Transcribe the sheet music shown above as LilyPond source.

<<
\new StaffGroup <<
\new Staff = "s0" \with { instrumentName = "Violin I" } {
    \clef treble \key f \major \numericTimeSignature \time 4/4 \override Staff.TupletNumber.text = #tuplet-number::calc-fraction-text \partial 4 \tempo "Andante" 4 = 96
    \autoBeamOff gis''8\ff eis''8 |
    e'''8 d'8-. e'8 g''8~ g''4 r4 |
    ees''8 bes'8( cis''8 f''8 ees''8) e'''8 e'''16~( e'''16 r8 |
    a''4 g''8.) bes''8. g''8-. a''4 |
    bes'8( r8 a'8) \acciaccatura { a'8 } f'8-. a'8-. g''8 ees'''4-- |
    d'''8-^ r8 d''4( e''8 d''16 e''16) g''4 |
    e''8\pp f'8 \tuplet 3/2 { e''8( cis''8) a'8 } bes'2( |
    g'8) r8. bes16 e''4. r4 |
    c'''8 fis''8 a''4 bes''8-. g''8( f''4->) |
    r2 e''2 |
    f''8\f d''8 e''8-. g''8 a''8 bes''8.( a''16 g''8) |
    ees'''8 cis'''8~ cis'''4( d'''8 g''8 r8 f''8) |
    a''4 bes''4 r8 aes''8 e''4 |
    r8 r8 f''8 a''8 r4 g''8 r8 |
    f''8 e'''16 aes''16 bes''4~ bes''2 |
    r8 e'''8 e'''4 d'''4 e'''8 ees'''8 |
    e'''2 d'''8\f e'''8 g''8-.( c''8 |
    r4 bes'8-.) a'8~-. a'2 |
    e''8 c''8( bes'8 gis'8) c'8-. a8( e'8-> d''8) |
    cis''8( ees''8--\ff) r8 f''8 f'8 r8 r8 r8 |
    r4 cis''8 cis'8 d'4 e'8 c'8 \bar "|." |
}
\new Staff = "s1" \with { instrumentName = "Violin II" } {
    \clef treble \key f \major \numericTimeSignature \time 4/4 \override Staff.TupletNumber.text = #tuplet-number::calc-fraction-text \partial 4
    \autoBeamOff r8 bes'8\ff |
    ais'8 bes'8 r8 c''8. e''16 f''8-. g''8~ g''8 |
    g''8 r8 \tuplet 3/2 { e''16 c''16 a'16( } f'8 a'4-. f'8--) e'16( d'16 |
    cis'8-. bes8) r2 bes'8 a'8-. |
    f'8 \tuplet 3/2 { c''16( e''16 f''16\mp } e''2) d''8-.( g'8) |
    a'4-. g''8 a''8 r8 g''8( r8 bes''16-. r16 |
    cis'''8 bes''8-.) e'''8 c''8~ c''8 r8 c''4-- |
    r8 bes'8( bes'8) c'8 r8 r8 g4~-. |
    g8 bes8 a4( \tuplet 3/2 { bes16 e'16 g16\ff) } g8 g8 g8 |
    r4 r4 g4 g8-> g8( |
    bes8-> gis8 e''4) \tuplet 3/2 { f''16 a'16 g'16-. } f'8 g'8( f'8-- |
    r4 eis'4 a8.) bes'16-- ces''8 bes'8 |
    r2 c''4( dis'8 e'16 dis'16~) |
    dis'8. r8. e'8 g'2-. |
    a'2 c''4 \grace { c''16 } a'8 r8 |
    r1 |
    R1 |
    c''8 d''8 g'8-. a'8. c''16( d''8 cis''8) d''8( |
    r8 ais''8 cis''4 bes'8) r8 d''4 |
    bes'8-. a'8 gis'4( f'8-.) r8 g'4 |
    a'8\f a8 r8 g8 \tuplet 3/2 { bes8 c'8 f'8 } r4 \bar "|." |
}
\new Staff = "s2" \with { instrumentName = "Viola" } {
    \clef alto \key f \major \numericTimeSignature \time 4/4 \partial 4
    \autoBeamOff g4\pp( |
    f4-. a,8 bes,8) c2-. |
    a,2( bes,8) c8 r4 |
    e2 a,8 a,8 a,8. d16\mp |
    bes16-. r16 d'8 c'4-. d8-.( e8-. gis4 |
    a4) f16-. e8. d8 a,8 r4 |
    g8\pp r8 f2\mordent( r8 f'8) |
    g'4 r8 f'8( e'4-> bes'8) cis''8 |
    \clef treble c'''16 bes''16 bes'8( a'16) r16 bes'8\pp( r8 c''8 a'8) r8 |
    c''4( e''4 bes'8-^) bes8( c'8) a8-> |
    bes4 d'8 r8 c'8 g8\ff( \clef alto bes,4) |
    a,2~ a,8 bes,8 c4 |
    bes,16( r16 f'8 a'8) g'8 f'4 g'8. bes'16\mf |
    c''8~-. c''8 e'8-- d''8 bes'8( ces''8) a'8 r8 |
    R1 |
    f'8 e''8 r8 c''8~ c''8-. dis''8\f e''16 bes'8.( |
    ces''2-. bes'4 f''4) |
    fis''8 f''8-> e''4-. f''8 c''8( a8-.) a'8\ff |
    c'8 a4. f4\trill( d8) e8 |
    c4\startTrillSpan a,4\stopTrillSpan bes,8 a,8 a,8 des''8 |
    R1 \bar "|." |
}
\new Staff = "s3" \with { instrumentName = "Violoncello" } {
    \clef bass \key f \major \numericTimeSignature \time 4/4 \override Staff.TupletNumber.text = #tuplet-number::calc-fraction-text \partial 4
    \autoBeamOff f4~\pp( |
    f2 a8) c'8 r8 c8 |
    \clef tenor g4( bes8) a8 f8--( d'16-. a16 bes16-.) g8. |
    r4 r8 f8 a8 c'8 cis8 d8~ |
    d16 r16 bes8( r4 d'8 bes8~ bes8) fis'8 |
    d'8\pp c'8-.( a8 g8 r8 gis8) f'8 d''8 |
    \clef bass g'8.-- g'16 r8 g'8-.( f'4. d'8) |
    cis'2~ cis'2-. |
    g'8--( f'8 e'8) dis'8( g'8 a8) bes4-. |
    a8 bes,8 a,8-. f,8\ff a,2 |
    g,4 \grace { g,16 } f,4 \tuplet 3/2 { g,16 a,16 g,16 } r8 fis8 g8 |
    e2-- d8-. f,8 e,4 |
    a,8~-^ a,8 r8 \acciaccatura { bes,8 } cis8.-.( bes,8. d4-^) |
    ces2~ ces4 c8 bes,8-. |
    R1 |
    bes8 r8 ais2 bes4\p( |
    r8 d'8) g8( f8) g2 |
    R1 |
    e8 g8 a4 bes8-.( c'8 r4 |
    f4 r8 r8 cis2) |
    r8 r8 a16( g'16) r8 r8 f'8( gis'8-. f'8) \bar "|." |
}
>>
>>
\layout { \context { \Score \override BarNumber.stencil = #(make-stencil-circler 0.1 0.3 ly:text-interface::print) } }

____________

» JOB
Pull out every line of the items above that contains the string "Violin". Case counts.

» EXERCISE SOLUTION
\new Staff = "s0" \with { instrumentName = "Violin I" } {
\new Staff = "s1" \with { instrumentName = "Violin II" } {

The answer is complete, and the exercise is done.